Narrow the data below down to the lines containing "spray".
#### EXTRACTED INFORMATION
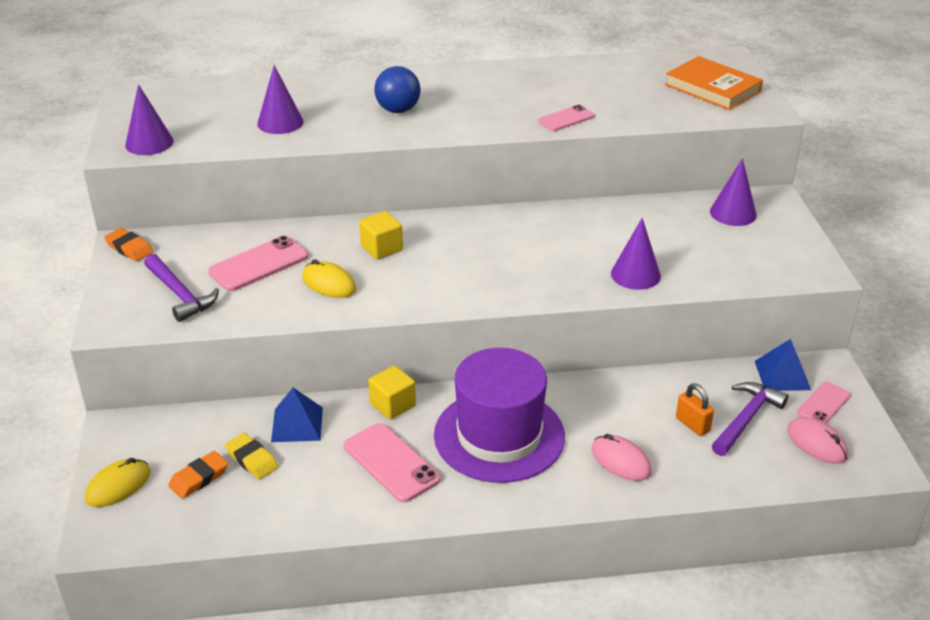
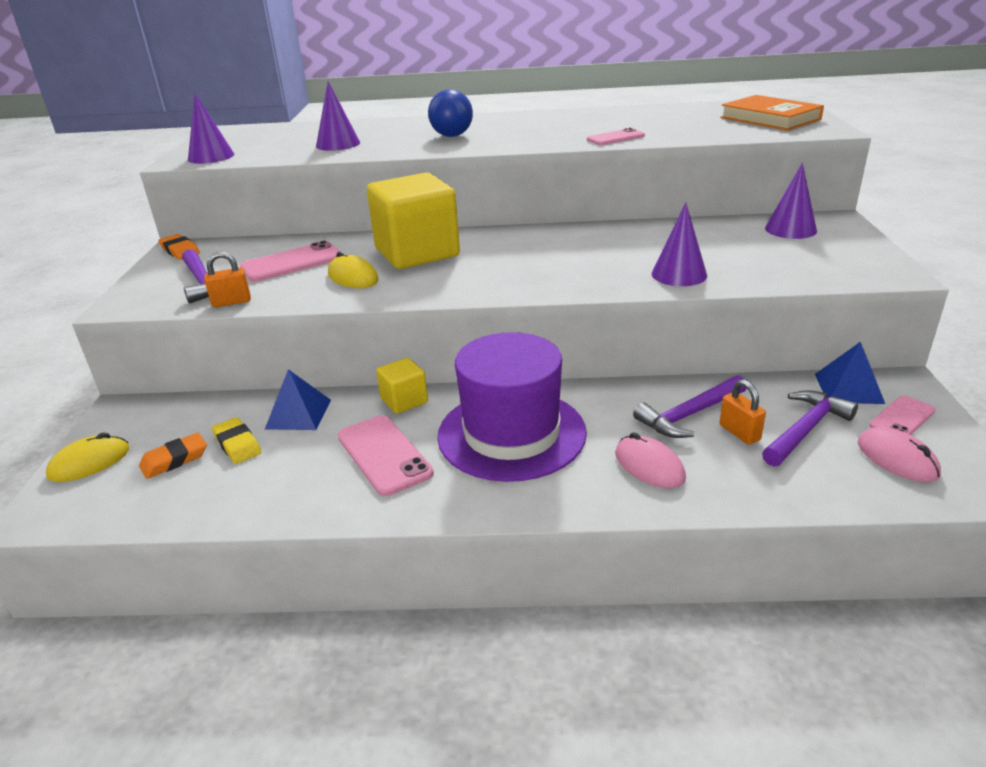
camera: 10 degrees right, 5 degrees down
(220, 319) = (231, 302): none -> orange padlock
(381, 248) = (417, 252): yellow cube -> yellow cube, size x2.11
(650, 408) = (689, 415): none -> purple hammer

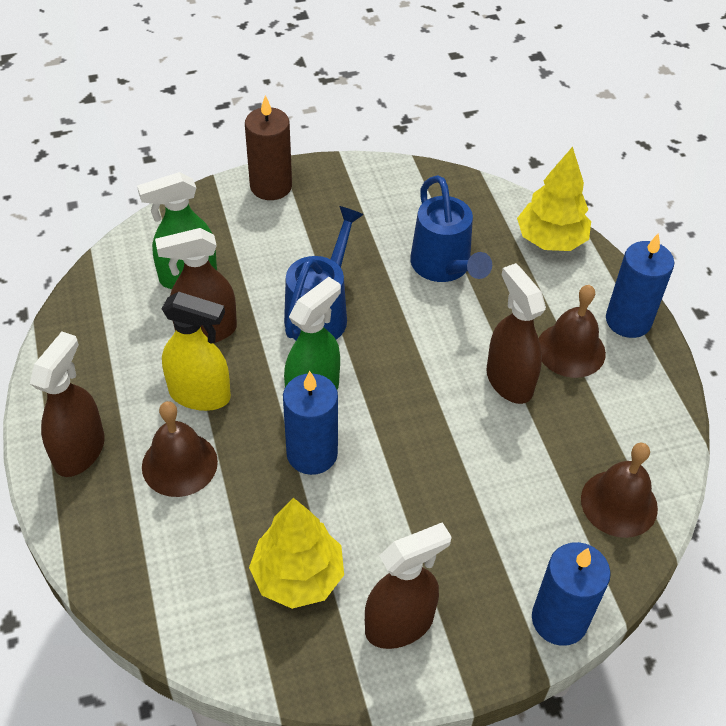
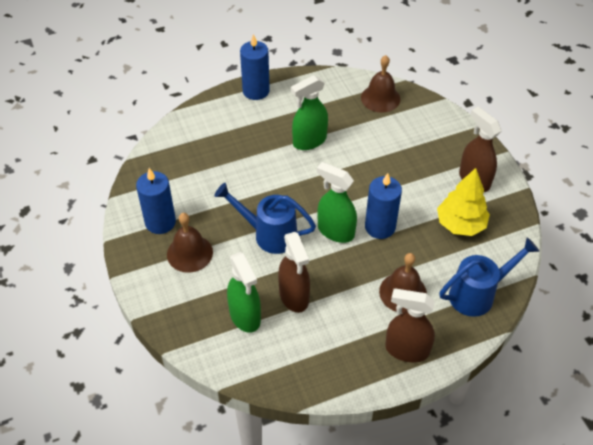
camera: 95 degrees left, 0 degrees up
(200, 395) = (348, 290): yellow spray bottle -> none
(271, 186) = (147, 278): brown candle -> none
(443, 267) = (221, 174): blue watering can -> blue watering can (477, 294)
(509, 381) = (309, 141): brown spray bottle -> green spray bottle
(550, 240) = (193, 123): yellow tree -> none
(559, 619) = (452, 120): blue candle -> blue candle (160, 222)
(571, 350) = (281, 115): brown bell -> brown bell (189, 253)

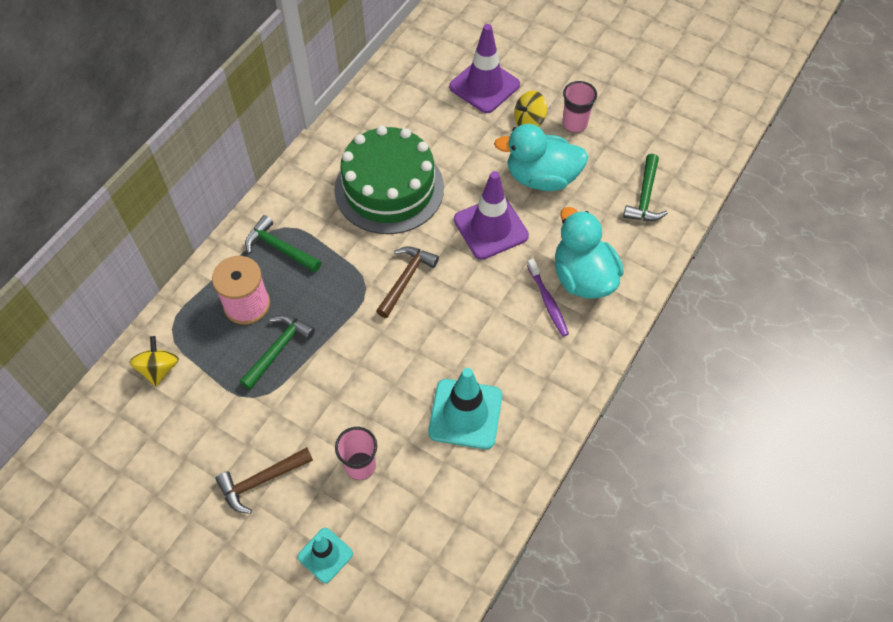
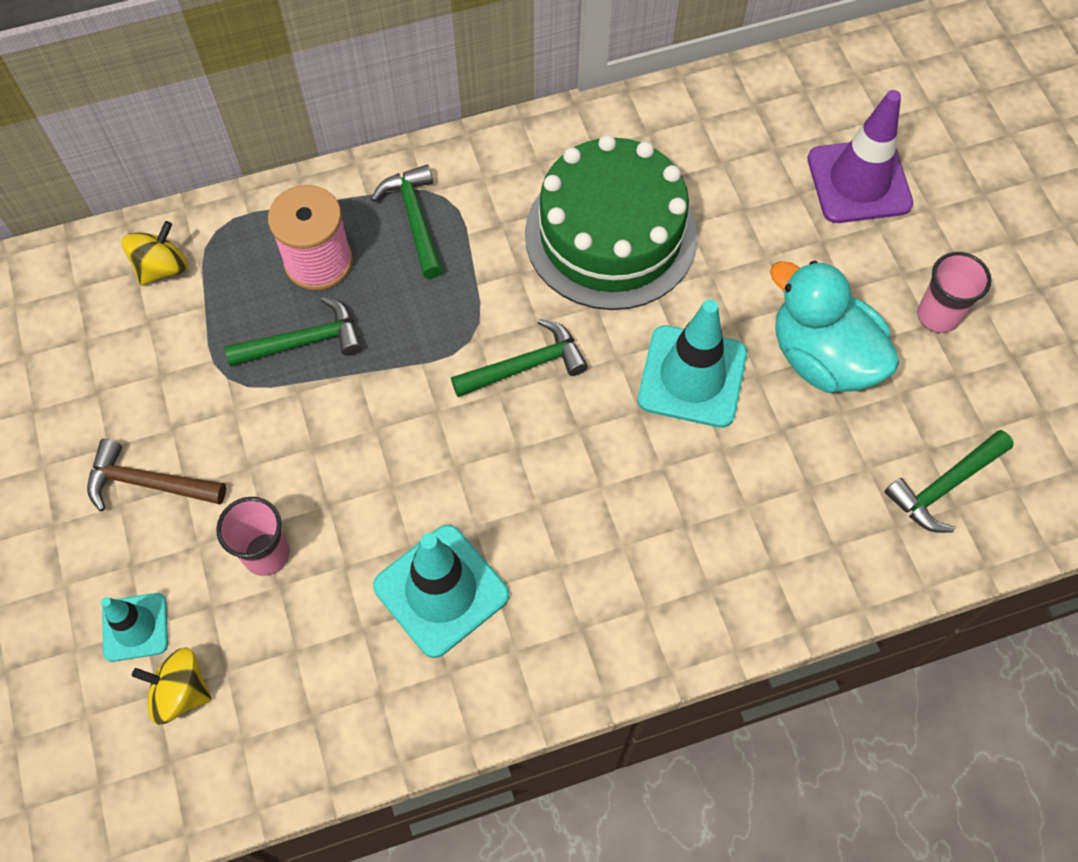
camera: 40 degrees right, 5 degrees up
(406, 279) = (525, 366): brown hammer -> green hammer
(490, 228) = (692, 376): purple traffic cone -> turquoise traffic cone
(529, 121) = (876, 270): yellow spinning top -> yellow spinning top (181, 692)
(548, 302) = (676, 529): purple toothbrush -> none
(583, 277) = (753, 531): turquoise duck -> none

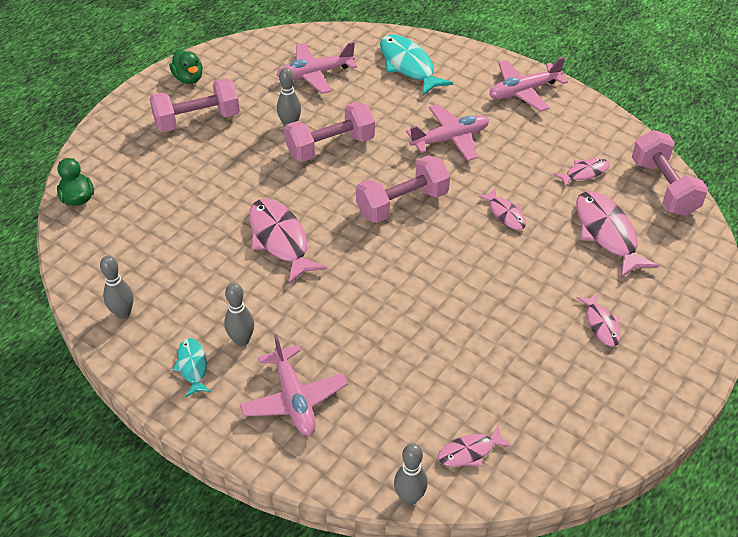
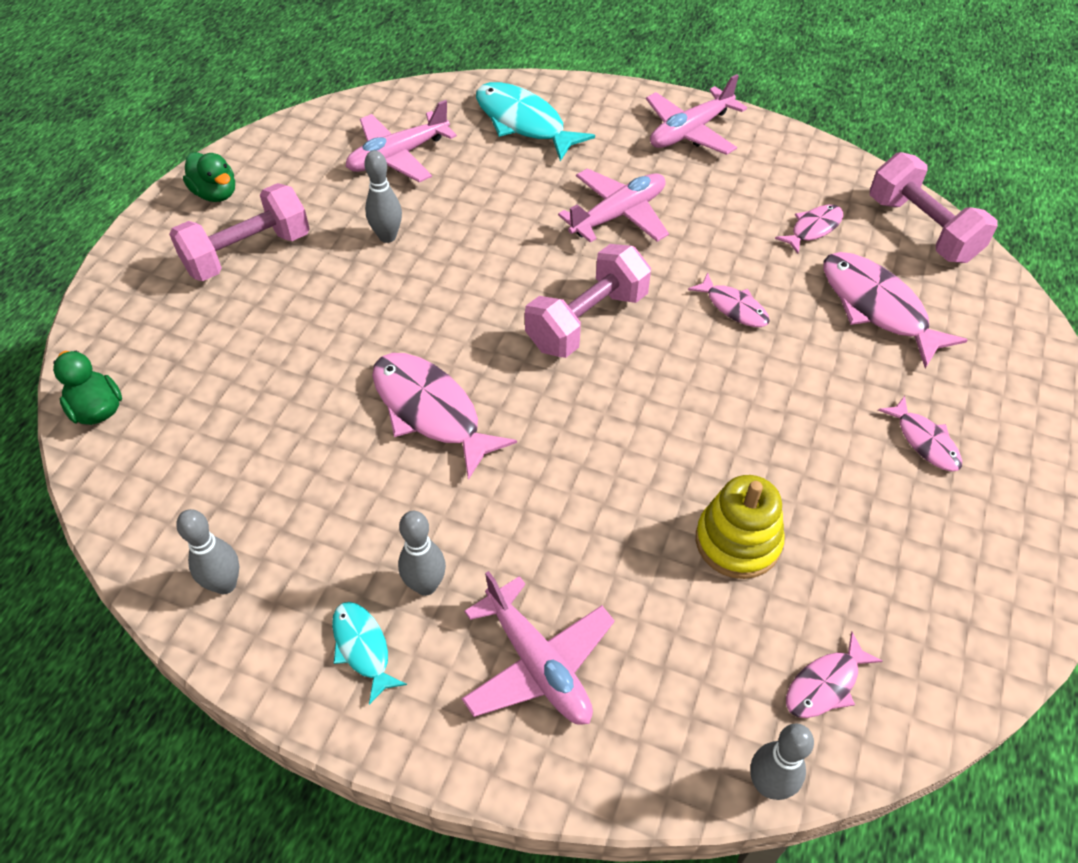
camera: 15 degrees left, 5 degrees up
(330, 146) = (456, 256): pink dumbbell -> none
(447, 358) = (737, 541): none -> yellow stacking toy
########
> [OUTPUT OF THE EXERCISE]:
(200, 395) = (348, 290): yellow spray bottle -> none
(509, 381) = (309, 141): brown spray bottle -> green spray bottle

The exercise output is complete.